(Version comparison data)
******************************
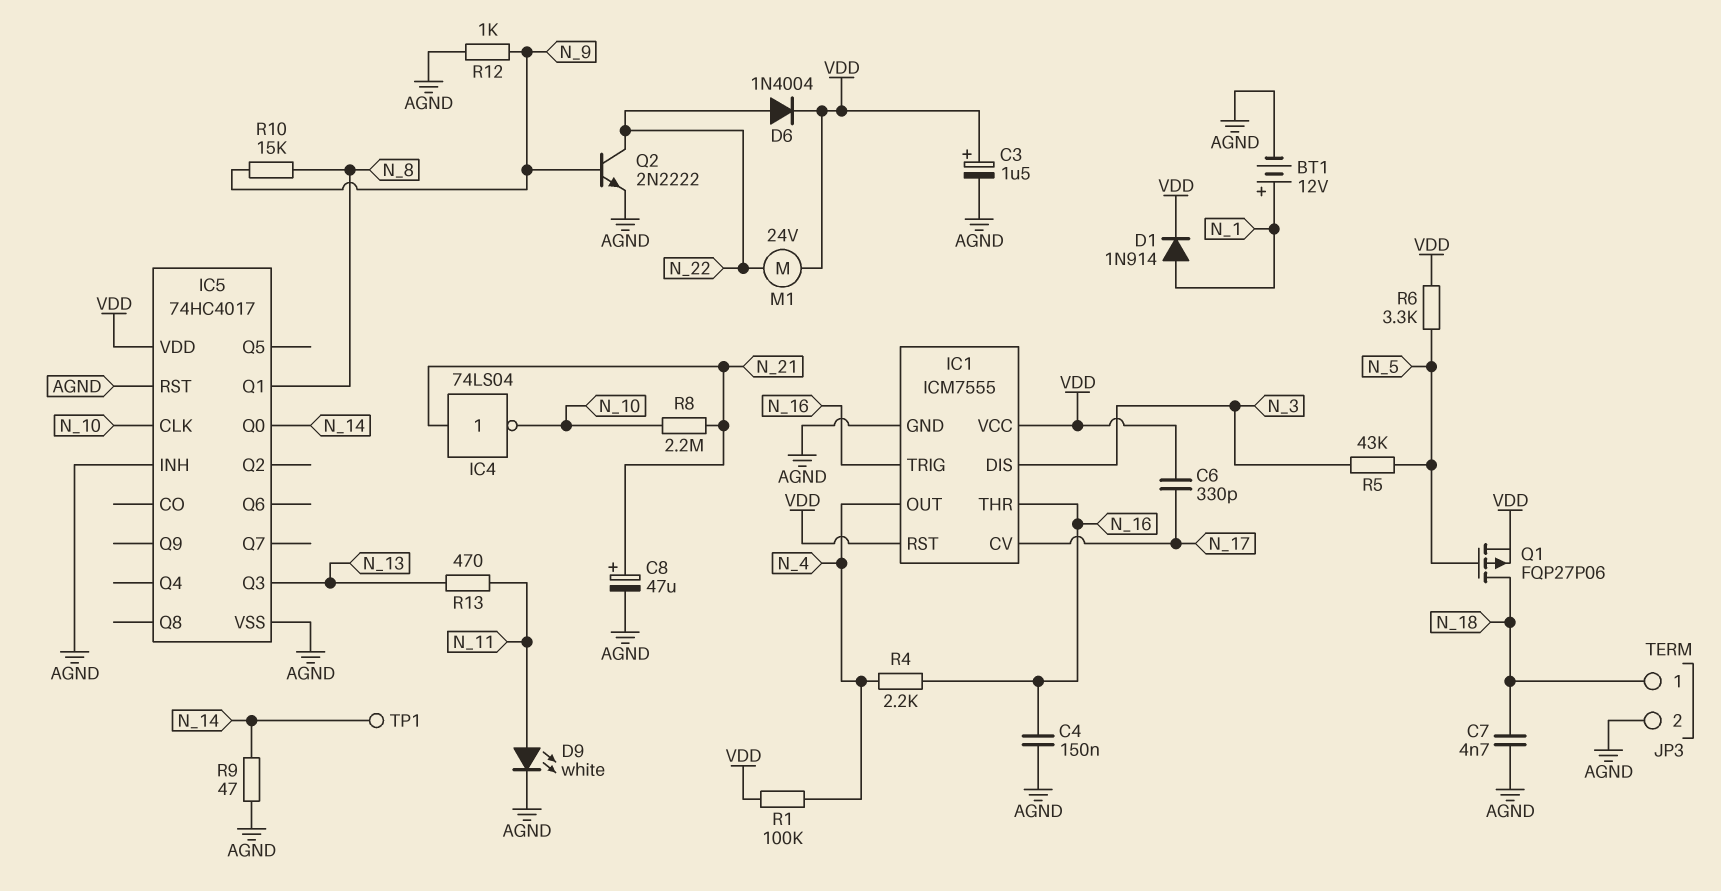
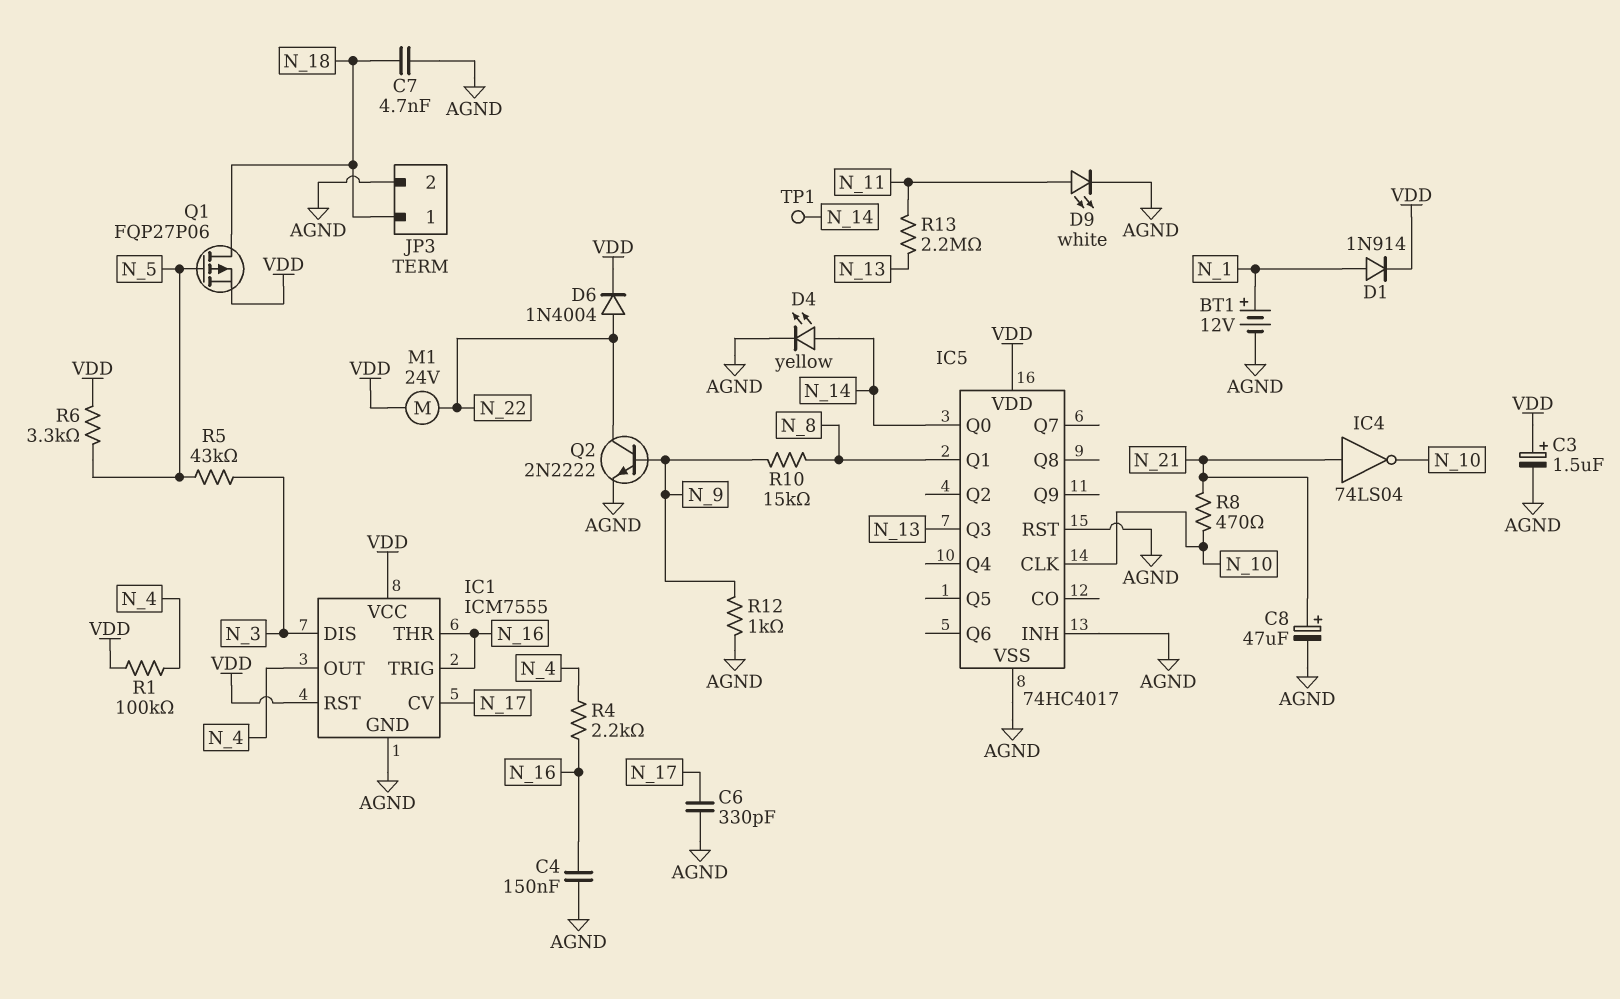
C6: 330pF (N_17, VDD) -> 330pF (AGND, N_17)
D4: none -> LED yellow (A N_14, K AGND)
R8: 2.2M (N_10, N_21) -> 470 (N_10, N_21)
R9: 47 (AGND, N_14) -> none
R13: 470 (N_11, N_13) -> 2.2M (N_11, N_13)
******************************
Task instructions = Reproduce every line above containing "AGND".

Reply to the exercise =
C6: 330pF (N_17, VDD) -> 330pF (AGND, N_17)
D4: none -> LED yellow (A N_14, K AGND)
R9: 47 (AGND, N_14) -> none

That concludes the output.